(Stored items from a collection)

▼

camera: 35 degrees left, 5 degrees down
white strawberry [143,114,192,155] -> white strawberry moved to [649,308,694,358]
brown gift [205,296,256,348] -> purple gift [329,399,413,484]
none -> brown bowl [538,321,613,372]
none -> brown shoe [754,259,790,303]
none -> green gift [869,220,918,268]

▲
▼

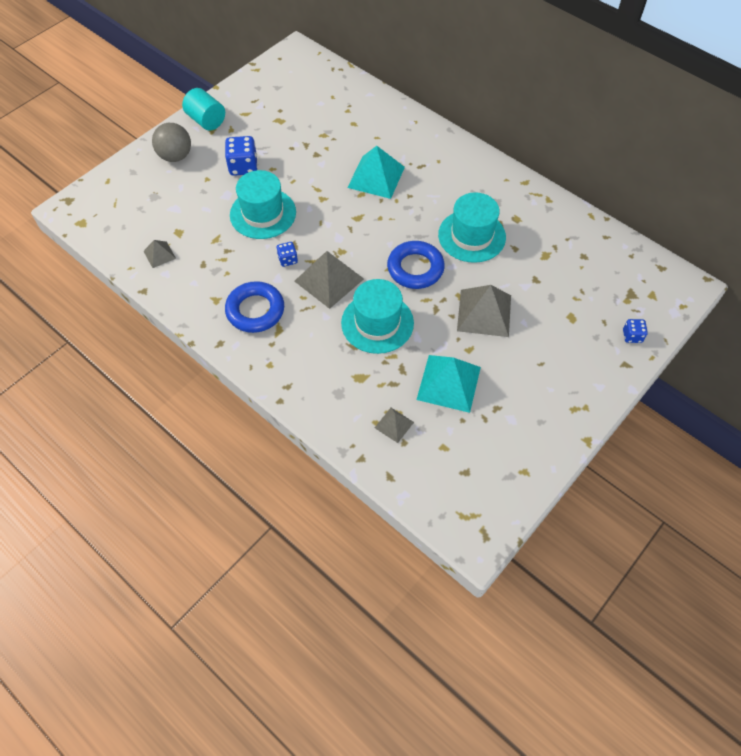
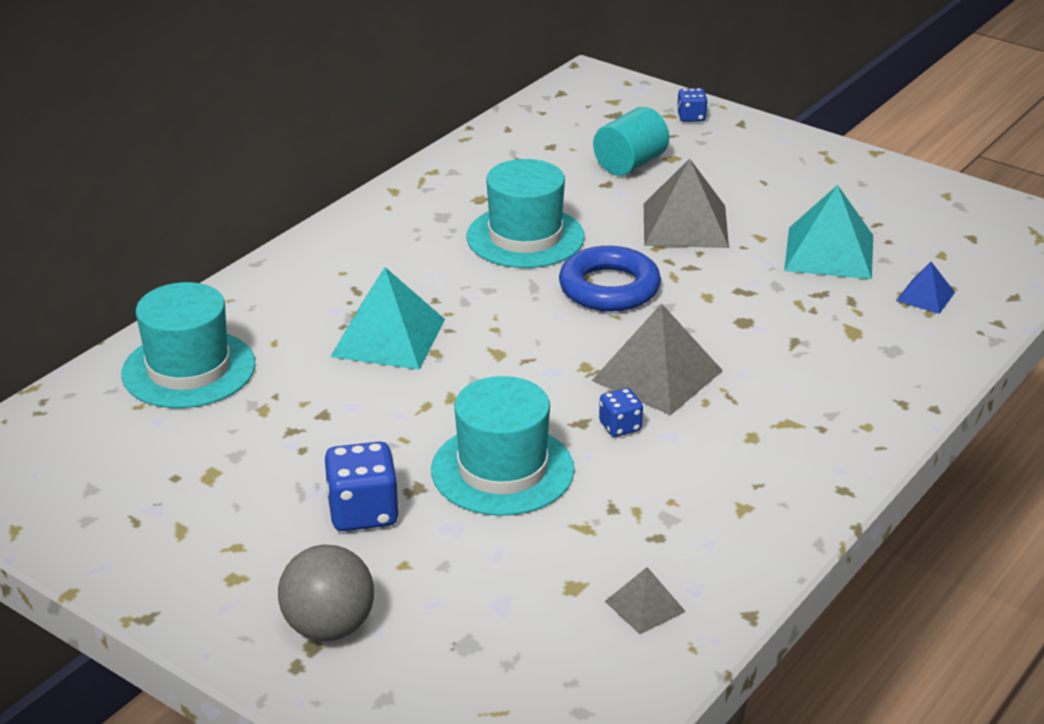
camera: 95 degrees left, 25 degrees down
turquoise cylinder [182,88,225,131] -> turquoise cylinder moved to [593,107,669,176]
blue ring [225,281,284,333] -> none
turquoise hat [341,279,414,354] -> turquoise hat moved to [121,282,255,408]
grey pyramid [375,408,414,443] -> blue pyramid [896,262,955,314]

▲

Problem to solve:
Among the entries above, locate the lines containing "none -> brown bowl [538,321,613,372]" and "none -> green gift [869,220,918,268]", and transcribe exactly those two lines and all lines between.

Task output:
none -> brown bowl [538,321,613,372]
none -> brown shoe [754,259,790,303]
none -> green gift [869,220,918,268]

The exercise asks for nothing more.